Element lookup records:

++++

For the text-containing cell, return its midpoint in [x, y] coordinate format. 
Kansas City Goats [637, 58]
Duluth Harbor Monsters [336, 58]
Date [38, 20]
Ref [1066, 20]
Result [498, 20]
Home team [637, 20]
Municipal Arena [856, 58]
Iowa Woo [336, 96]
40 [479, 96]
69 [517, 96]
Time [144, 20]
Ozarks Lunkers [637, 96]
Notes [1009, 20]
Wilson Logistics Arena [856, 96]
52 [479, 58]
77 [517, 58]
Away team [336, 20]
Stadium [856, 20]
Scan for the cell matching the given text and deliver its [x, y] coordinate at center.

++++

Work to be completed:
Count the lines in the entries above that contain the string "Arena". Reply with the number alone.

Reply:
2